[Opening Supplied material section]
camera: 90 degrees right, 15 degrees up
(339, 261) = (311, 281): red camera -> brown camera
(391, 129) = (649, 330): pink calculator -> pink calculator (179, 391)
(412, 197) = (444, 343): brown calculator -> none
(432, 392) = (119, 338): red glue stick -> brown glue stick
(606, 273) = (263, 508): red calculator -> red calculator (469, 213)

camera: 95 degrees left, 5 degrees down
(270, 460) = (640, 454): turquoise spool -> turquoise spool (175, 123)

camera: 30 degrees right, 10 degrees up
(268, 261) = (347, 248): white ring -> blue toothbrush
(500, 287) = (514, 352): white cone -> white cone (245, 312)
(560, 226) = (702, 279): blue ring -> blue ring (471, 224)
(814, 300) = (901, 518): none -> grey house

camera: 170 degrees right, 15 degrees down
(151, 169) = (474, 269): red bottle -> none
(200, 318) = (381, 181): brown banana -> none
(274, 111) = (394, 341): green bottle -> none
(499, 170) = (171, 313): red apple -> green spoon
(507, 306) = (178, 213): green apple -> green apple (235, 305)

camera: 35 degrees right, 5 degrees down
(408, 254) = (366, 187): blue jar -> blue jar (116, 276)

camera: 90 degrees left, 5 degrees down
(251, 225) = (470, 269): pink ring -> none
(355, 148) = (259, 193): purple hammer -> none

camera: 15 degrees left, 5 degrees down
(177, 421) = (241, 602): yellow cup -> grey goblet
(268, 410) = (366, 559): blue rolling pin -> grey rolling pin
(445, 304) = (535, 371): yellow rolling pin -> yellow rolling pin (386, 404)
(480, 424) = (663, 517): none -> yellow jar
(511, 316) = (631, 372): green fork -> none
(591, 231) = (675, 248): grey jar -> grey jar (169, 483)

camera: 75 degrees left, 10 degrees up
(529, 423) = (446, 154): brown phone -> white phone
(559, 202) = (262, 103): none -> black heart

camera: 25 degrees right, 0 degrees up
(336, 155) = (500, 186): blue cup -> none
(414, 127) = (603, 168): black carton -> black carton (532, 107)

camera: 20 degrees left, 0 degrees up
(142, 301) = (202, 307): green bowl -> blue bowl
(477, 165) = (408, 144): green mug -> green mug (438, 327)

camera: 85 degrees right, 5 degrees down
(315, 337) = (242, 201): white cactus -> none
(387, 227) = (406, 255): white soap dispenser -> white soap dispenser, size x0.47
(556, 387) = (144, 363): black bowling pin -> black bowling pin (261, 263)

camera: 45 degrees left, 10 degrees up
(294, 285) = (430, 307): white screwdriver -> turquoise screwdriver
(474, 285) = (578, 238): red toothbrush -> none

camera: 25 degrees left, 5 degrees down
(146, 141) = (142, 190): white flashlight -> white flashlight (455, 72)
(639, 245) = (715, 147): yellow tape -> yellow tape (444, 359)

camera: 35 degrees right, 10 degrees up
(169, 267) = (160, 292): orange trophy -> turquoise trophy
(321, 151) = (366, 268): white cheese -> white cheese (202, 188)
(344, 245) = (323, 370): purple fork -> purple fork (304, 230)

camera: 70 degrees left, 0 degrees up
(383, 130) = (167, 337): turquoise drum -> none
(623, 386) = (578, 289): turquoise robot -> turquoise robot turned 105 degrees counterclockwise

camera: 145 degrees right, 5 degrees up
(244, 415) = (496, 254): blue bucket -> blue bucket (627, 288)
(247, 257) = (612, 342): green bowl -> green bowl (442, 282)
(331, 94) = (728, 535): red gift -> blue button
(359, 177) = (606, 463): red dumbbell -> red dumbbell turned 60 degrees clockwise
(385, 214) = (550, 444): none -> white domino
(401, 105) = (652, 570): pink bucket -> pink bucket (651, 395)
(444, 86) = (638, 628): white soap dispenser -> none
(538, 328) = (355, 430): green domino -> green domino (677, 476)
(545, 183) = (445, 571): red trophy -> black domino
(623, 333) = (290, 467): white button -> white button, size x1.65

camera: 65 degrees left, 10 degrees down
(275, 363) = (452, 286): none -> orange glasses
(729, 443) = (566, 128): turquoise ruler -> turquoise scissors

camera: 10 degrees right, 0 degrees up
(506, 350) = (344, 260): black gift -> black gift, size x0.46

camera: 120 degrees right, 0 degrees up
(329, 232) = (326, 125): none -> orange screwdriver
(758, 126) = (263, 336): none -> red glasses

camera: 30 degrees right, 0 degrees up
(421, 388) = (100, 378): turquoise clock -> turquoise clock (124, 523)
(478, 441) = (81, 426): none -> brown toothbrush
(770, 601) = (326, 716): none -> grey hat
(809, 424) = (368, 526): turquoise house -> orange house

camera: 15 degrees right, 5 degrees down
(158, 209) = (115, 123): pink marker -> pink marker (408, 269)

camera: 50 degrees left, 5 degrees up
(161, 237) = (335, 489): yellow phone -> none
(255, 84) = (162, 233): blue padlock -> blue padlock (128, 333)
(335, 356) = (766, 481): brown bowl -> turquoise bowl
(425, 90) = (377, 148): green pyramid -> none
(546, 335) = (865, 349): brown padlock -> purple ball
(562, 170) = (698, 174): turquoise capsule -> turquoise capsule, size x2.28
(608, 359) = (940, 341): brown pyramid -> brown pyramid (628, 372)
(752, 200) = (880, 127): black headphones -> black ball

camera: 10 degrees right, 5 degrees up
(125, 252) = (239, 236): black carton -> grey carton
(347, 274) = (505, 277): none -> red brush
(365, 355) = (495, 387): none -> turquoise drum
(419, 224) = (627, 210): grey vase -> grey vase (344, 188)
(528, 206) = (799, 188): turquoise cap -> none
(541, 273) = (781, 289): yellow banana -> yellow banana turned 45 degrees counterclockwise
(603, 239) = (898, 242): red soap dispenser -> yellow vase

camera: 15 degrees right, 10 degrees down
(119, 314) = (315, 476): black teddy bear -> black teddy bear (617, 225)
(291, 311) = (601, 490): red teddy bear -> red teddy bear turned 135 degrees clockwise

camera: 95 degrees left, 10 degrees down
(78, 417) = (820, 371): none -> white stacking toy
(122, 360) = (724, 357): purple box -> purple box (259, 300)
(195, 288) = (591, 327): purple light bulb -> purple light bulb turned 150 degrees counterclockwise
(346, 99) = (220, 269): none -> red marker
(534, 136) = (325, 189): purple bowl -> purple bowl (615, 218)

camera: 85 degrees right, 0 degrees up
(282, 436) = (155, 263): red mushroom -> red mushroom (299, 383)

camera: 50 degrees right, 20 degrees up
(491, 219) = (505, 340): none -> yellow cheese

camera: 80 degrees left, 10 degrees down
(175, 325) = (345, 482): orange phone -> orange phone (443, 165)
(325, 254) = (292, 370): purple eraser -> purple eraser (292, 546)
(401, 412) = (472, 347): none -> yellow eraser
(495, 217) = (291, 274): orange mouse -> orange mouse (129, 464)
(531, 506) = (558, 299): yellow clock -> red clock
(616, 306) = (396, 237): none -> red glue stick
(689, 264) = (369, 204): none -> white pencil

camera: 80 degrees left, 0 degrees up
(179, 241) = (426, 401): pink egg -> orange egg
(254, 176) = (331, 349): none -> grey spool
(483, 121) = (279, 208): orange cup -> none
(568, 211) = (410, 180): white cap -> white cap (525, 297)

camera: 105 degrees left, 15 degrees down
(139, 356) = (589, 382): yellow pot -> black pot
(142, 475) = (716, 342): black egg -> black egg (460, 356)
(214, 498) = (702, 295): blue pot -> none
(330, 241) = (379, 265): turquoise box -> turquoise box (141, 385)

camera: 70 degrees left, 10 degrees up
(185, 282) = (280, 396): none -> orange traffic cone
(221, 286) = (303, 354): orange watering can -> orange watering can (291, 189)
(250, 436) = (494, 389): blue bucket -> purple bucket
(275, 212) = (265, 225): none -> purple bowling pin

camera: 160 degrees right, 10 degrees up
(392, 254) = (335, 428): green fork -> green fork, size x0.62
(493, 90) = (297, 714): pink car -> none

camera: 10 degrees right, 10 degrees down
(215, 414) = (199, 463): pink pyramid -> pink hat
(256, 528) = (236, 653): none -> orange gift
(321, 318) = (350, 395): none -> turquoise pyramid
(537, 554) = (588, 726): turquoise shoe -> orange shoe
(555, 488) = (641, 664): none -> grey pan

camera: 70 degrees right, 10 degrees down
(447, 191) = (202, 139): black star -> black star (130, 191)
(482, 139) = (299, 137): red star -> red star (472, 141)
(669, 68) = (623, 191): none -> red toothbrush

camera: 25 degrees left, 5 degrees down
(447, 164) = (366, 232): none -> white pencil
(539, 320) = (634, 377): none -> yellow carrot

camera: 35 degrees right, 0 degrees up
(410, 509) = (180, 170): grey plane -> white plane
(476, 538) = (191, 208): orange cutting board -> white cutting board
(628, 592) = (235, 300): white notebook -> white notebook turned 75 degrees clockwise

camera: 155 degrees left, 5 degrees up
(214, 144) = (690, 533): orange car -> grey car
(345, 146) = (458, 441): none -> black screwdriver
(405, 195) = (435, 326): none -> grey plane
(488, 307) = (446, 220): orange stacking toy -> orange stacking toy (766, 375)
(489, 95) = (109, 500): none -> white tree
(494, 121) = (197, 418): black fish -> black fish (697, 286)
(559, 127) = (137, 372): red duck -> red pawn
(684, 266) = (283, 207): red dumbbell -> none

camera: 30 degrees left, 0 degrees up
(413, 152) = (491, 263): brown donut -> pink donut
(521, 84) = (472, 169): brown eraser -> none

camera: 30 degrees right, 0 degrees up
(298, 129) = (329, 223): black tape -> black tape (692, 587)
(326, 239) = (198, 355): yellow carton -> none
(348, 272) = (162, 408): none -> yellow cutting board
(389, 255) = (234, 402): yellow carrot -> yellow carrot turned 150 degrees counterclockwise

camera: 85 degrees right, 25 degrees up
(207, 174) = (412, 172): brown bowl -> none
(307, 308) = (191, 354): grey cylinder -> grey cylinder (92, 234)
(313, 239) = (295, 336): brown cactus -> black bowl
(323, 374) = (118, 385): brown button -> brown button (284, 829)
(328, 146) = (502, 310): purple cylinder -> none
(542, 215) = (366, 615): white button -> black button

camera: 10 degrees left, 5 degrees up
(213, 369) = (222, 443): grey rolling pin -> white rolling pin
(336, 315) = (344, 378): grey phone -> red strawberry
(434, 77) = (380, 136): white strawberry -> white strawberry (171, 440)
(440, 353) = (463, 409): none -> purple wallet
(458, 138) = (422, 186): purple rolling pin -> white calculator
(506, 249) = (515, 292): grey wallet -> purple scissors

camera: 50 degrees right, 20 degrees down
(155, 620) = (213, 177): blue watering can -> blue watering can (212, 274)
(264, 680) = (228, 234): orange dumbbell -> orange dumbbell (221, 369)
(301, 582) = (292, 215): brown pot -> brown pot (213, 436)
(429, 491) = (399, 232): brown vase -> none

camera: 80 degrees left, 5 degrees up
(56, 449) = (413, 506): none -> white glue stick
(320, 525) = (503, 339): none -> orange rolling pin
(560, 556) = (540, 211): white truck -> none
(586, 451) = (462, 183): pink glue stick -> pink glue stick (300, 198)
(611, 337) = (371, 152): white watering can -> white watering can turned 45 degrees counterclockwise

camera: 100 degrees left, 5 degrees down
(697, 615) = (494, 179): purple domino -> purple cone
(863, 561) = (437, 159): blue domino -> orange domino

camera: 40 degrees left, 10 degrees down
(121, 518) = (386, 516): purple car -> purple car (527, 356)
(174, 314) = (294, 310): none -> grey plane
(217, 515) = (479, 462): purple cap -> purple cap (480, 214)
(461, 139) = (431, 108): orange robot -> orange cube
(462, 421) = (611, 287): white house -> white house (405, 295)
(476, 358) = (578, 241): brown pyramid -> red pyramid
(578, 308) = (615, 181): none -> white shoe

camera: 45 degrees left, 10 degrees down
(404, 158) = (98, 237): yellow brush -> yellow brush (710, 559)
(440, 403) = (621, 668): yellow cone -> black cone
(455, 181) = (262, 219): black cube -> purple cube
[Closing Supplied material section]
-- Work to be completed --
Scan the material above for the string "apple", returning each line that contains it.

-- Task output --
(499, 170) = (171, 313): red apple -> green spoon
(507, 306) = (178, 213): green apple -> green apple (235, 305)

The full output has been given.